▶ _TASK ITEM_:
Exactly as written, please repeat the data that follows, but not the pictures.

▶ _RECORDED DATA_:
=== Section Start ===

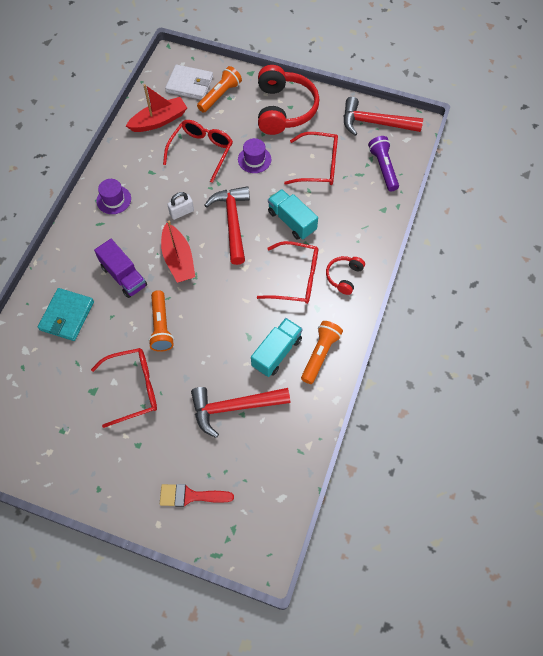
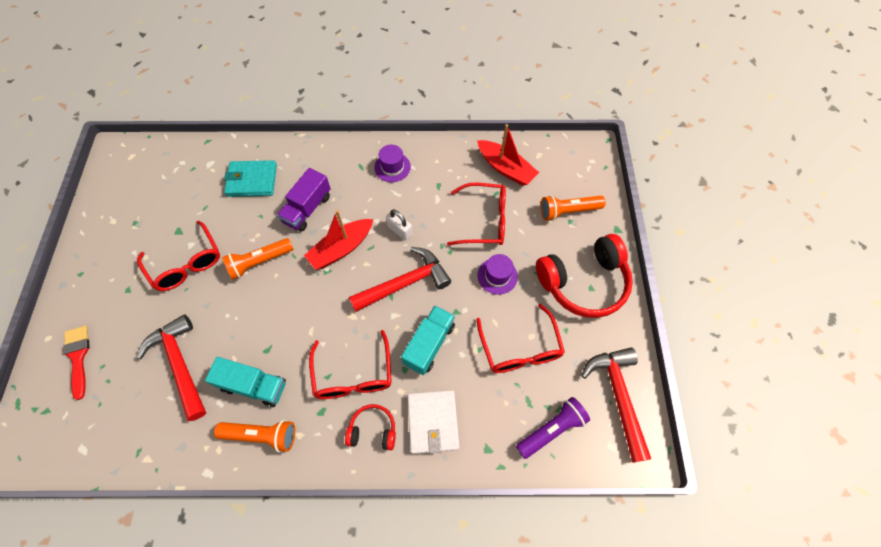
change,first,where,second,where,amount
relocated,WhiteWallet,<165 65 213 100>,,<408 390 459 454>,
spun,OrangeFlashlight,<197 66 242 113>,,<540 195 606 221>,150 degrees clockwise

=== Section End ===

▶ _EXERCISE ANSWER_:
change,first,where,second,where,amount
relocated,WhiteWallet,<165 65 213 100>,,<408 390 459 454>,
spun,OrangeFlashlight,<197 66 242 113>,,<540 195 606 221>,150 degrees clockwise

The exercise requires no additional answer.